▶

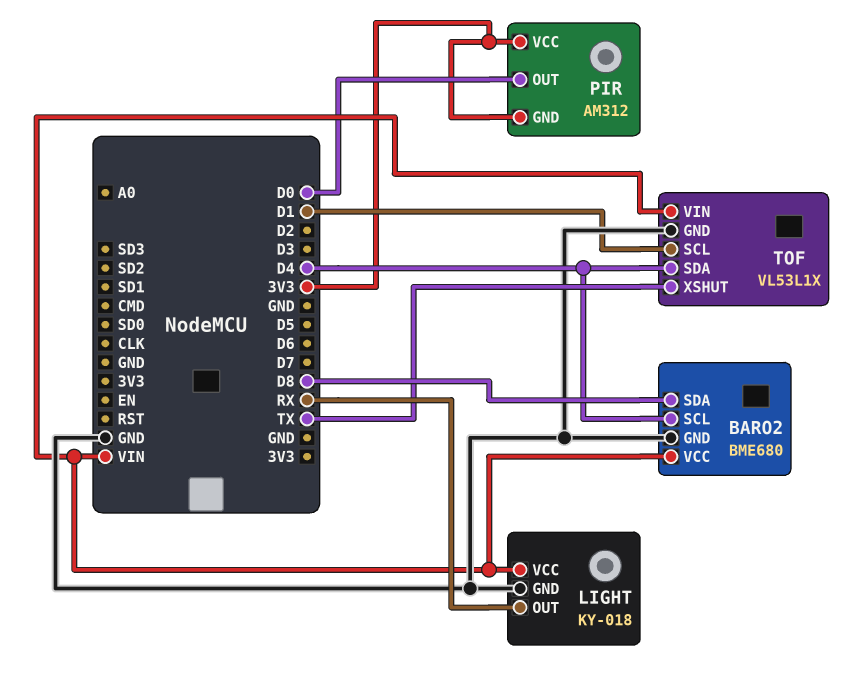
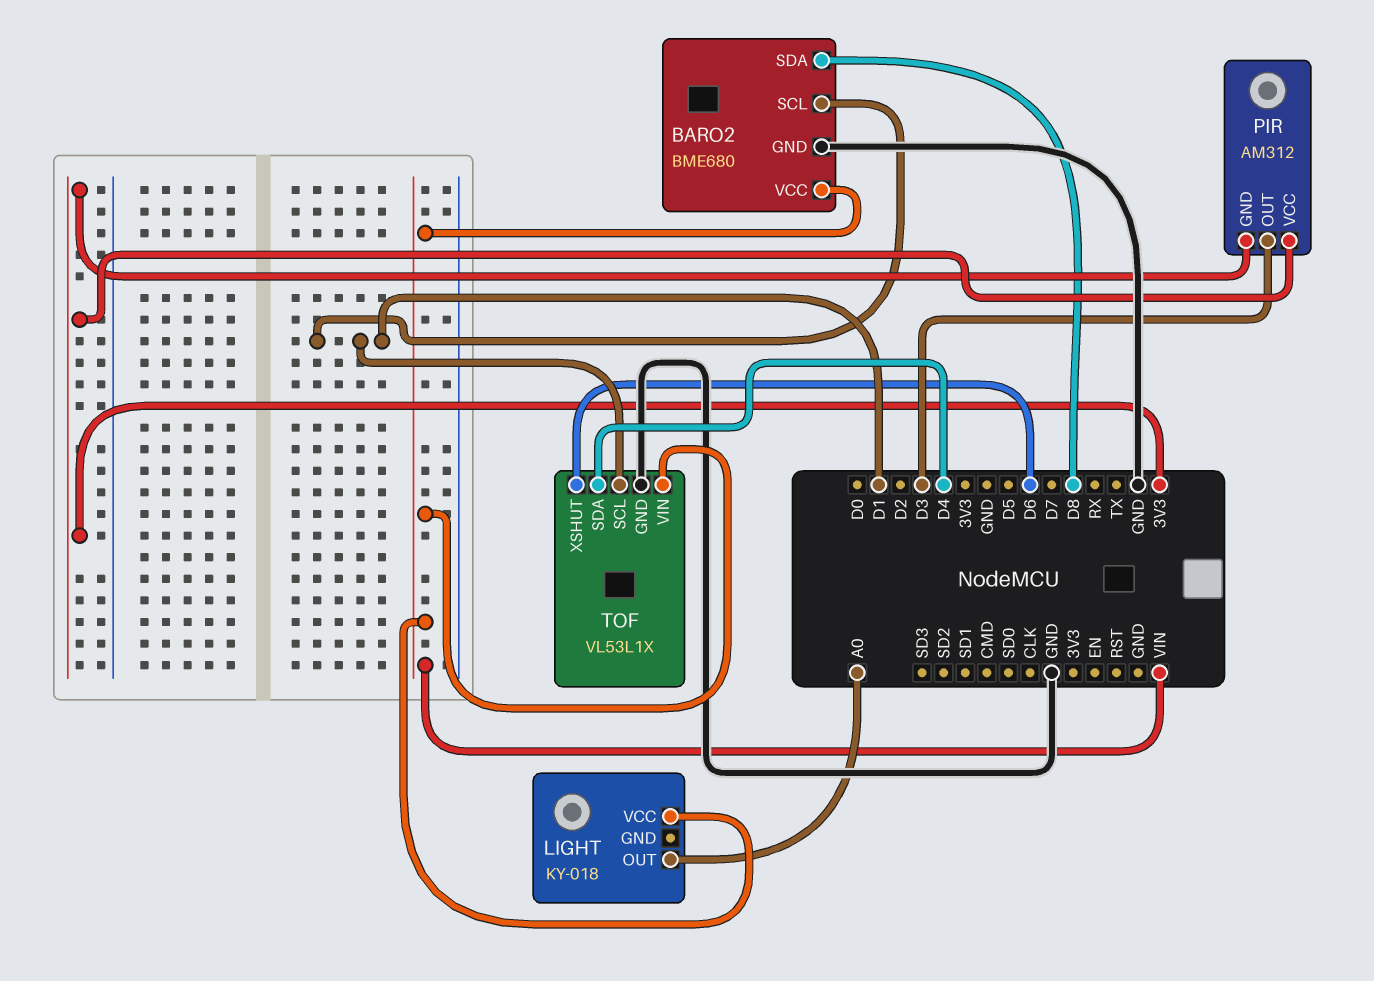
BARO2 pin SCL: D4 -> D1
LIGHT pin GND: GND -> none
LIGHT pin OUT: RX -> A0
PIR pin OUT: D0 -> D3
TOF pin XSHUT: TX -> D6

◀

List each line of the records that holds the string "LIGHT".

LIGHT pin GND: GND -> none
LIGHT pin OUT: RX -> A0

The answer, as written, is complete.